Beginning with the line of the entries below that holds "R9: 1k (IC2/PA2, VA) -> none" and ending with the line that holds "R2: 100k (COM, IC2/RST) -> 100k (COM, VA)", transcribe each line exactly as written. Pictures stay out.

--- SUPPLIED RECORDS Enclosed Below ---

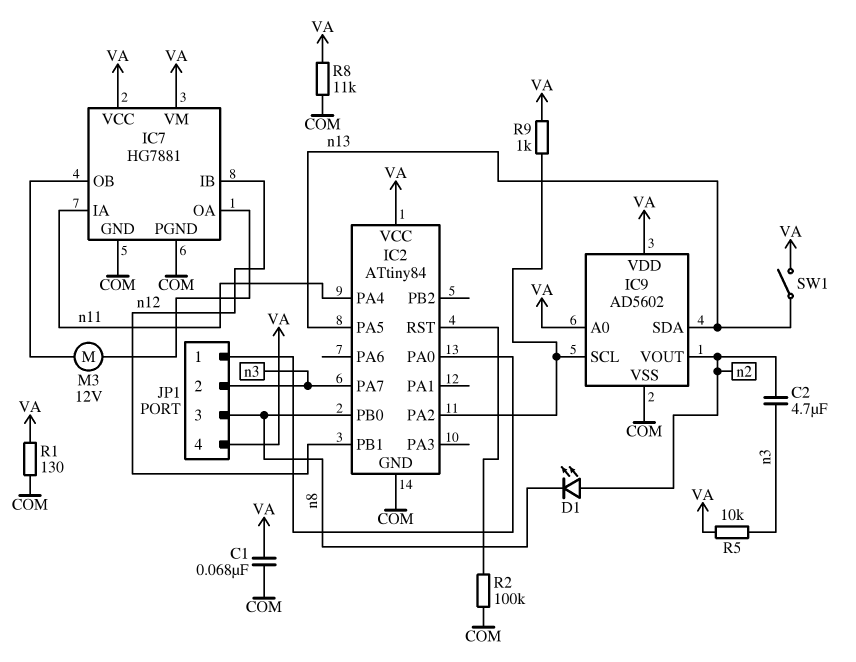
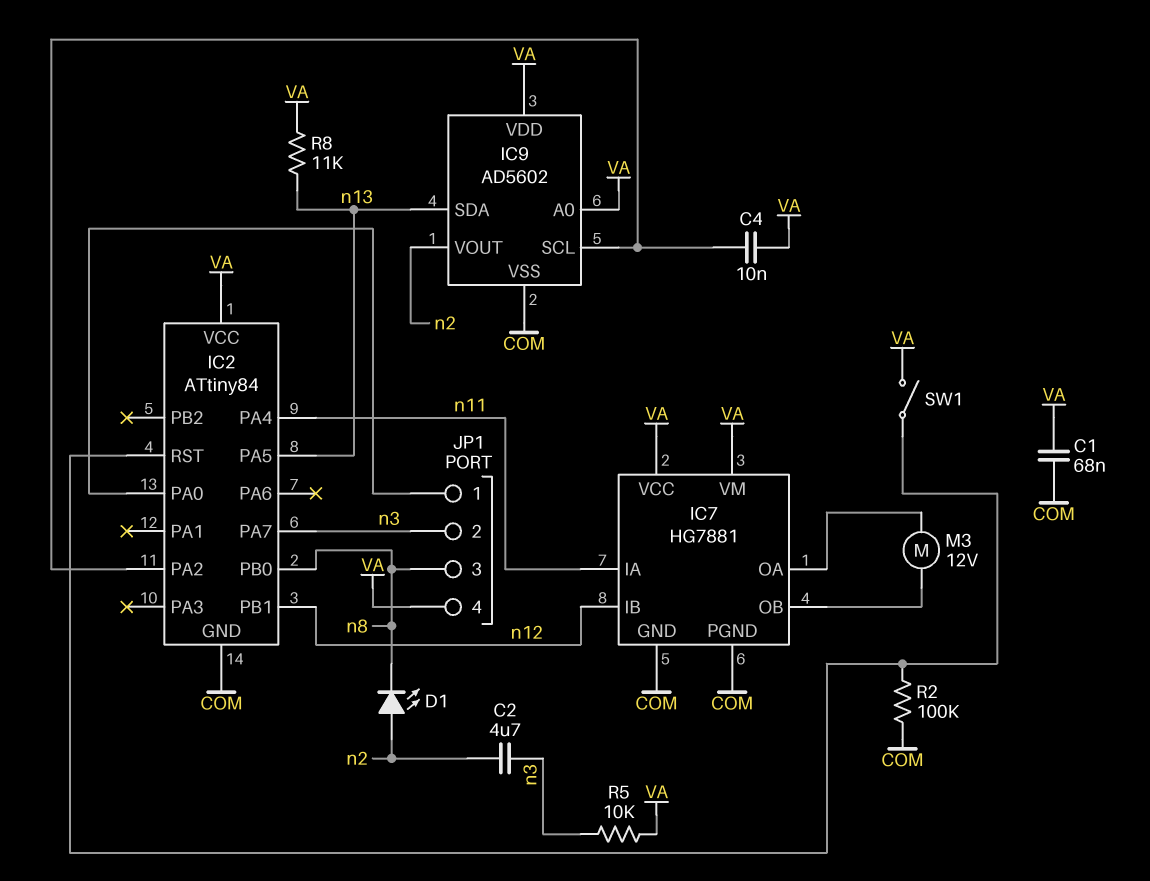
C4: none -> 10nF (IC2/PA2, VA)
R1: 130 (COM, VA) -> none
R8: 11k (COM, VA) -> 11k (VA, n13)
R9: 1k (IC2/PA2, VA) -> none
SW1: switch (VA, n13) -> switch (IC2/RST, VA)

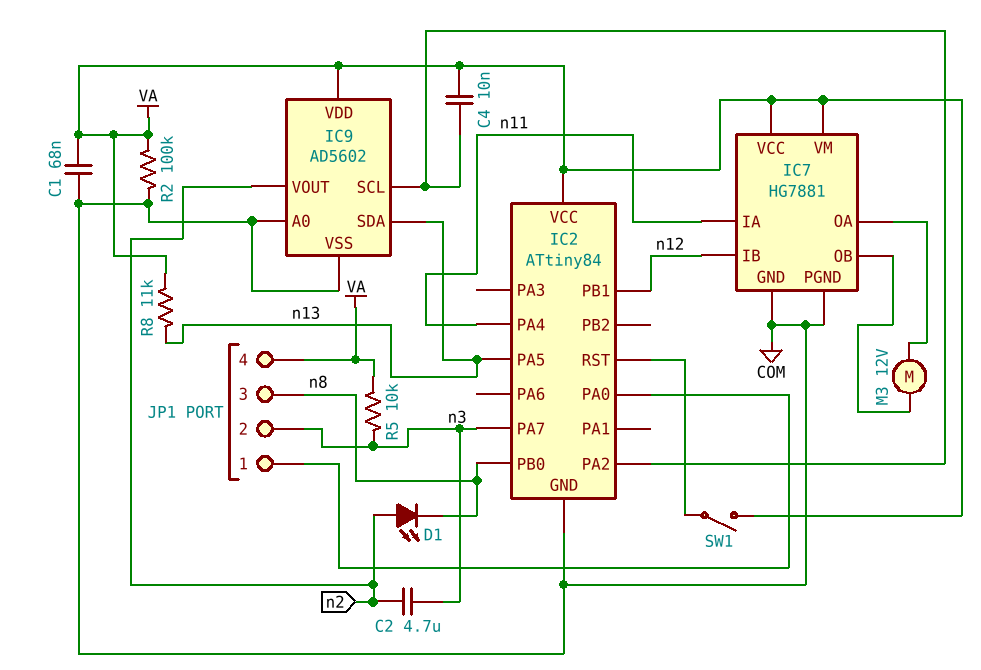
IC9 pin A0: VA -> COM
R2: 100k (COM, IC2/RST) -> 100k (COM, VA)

--- End of Enclosed SUPPLIED RECORDS ---
--- SUPPLIED RECORDS Enclosed Below ---

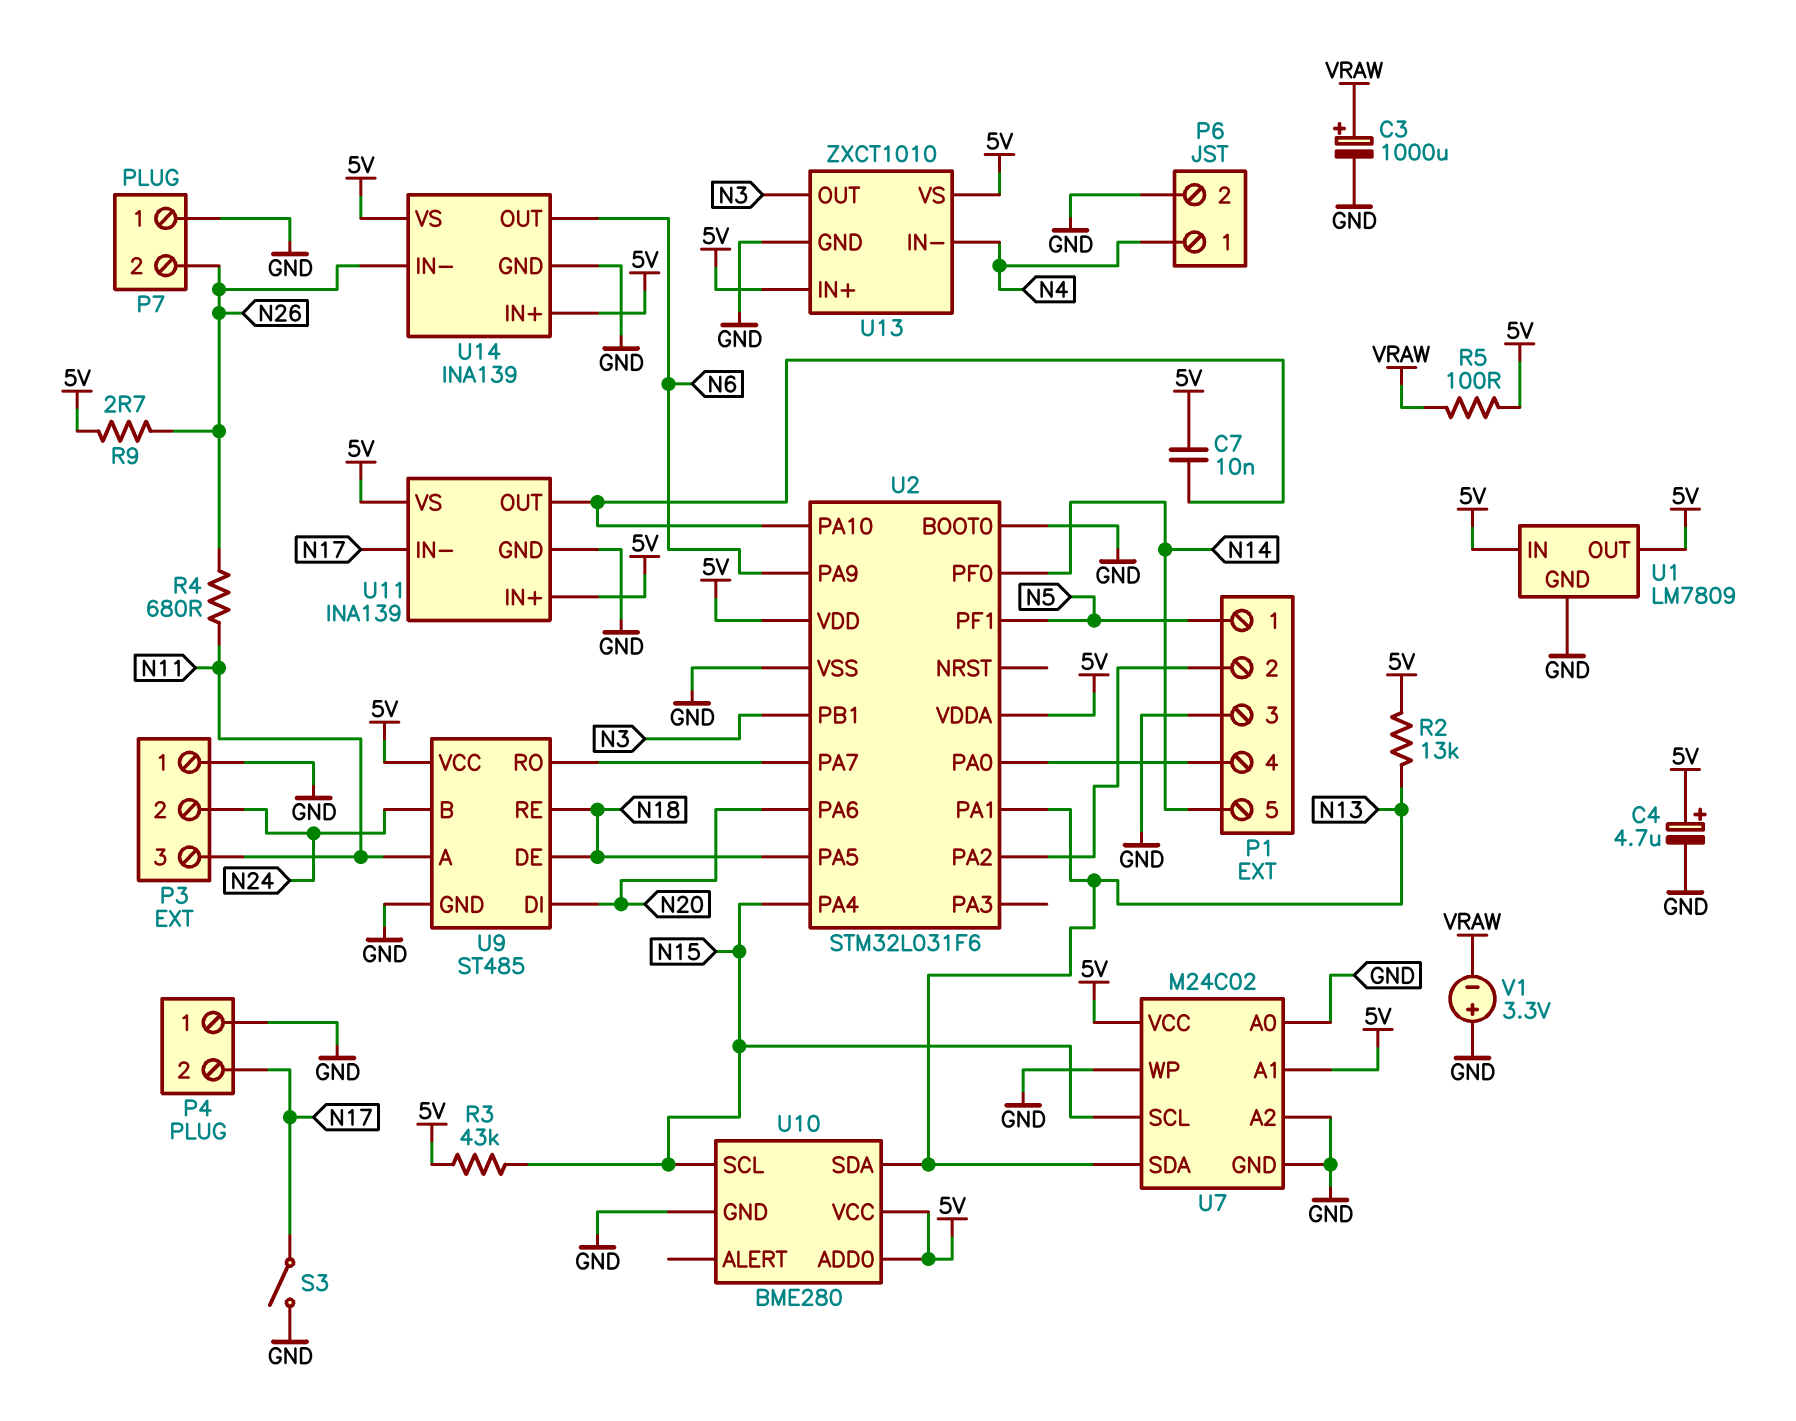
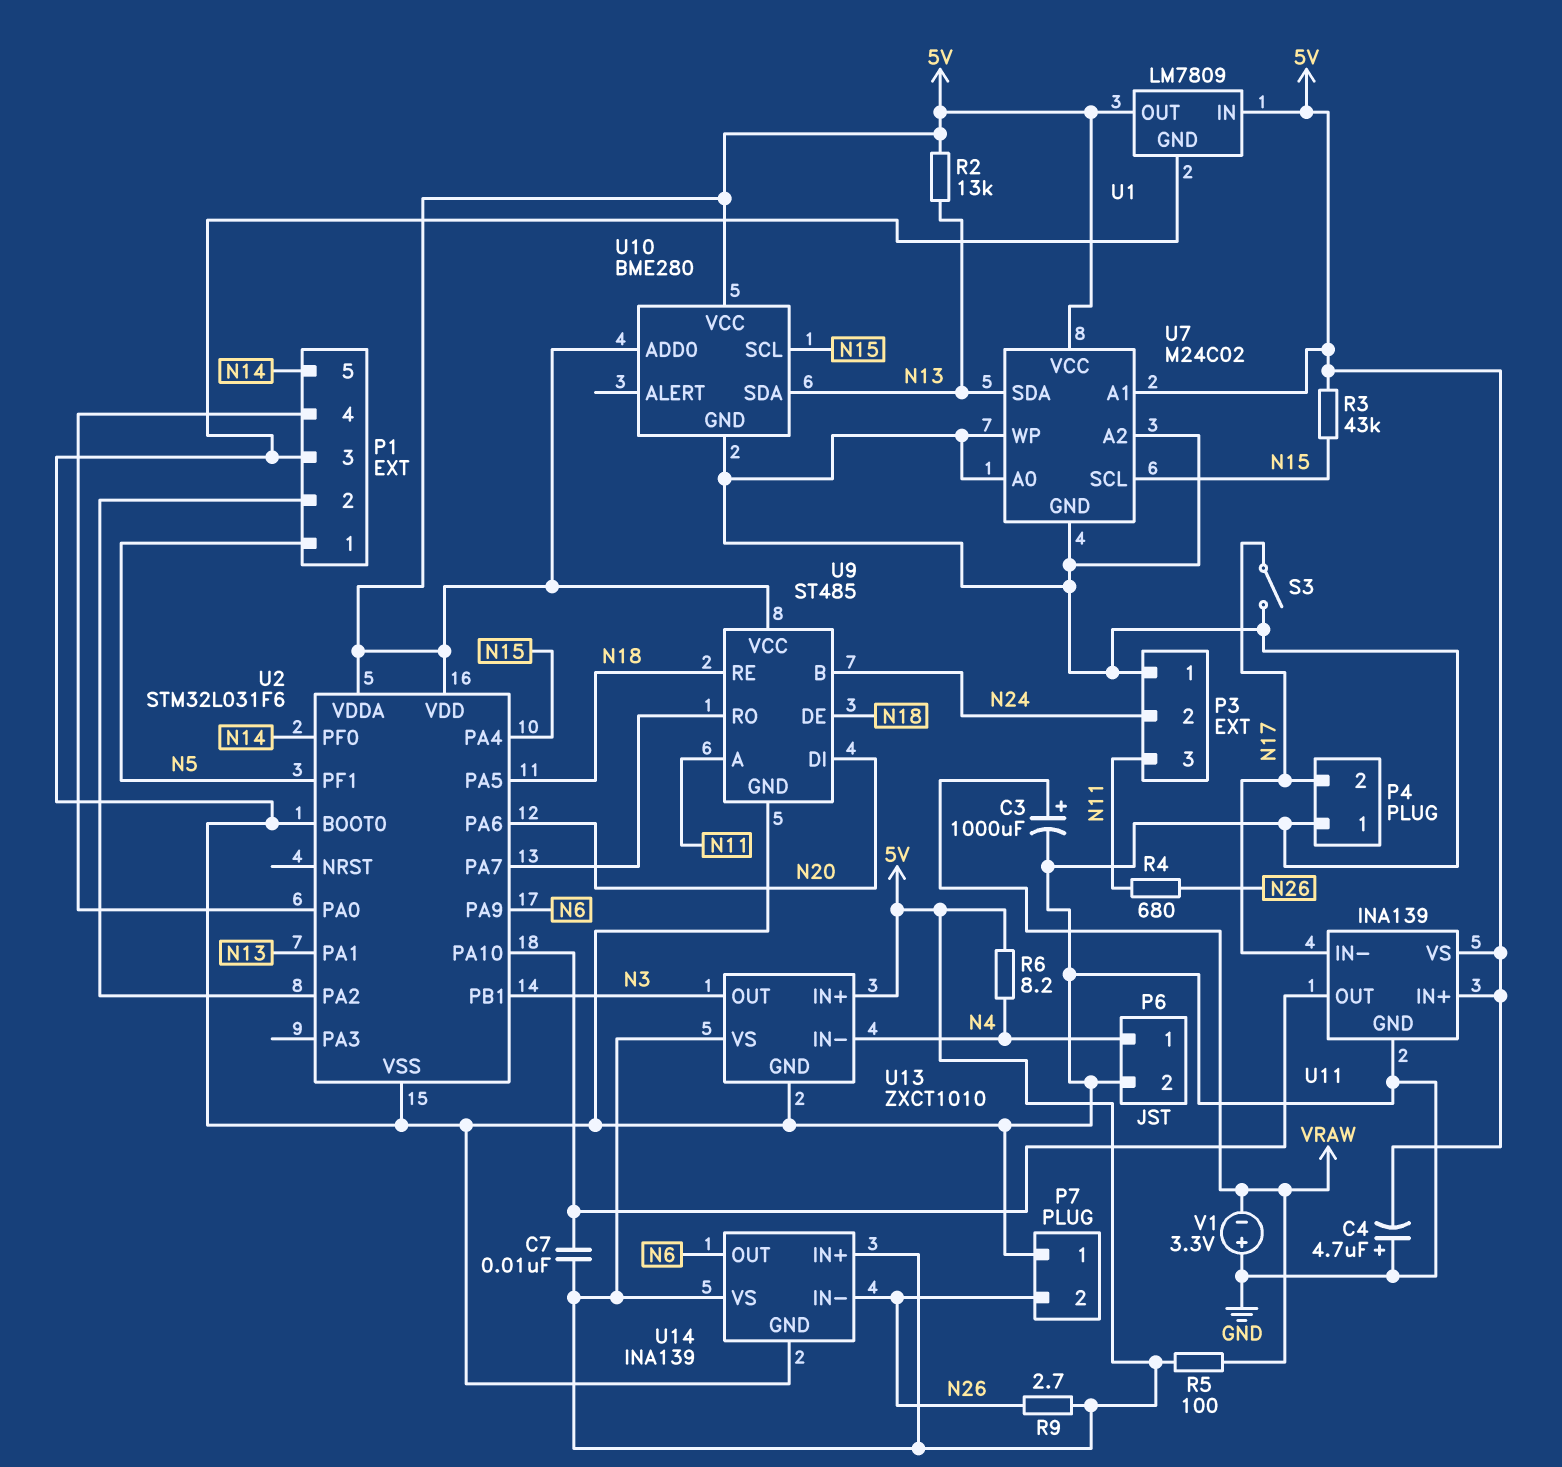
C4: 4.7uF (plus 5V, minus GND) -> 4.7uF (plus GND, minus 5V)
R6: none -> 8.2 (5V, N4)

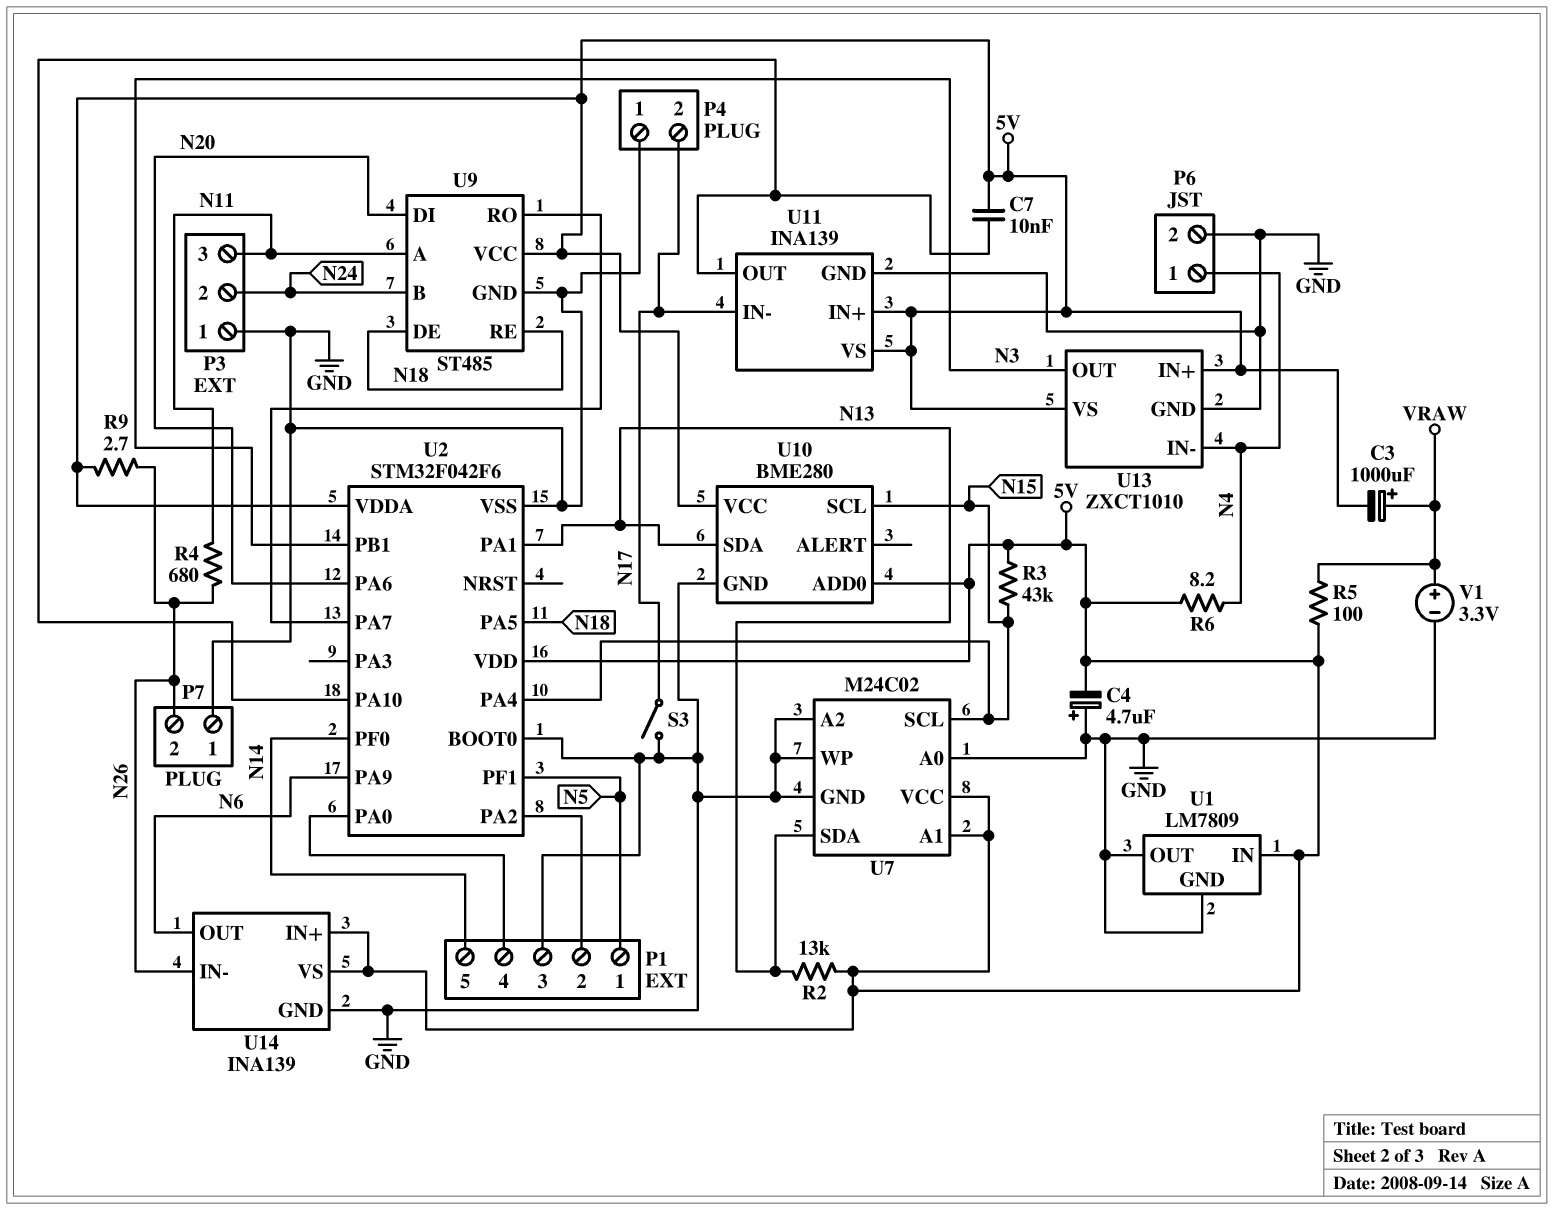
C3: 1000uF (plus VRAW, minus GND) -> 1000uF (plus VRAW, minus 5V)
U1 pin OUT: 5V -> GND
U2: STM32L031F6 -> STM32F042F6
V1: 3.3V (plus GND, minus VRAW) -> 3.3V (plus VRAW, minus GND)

--- End of Enclosed SUPPLIED RECORDS ---

_RESPONSE TO THIS EXERCISE:_
R9: 1k (IC2/PA2, VA) -> none
SW1: switch (VA, n13) -> switch (IC2/RST, VA)

IC9 pin A0: VA -> COM
R2: 100k (COM, IC2/RST) -> 100k (COM, VA)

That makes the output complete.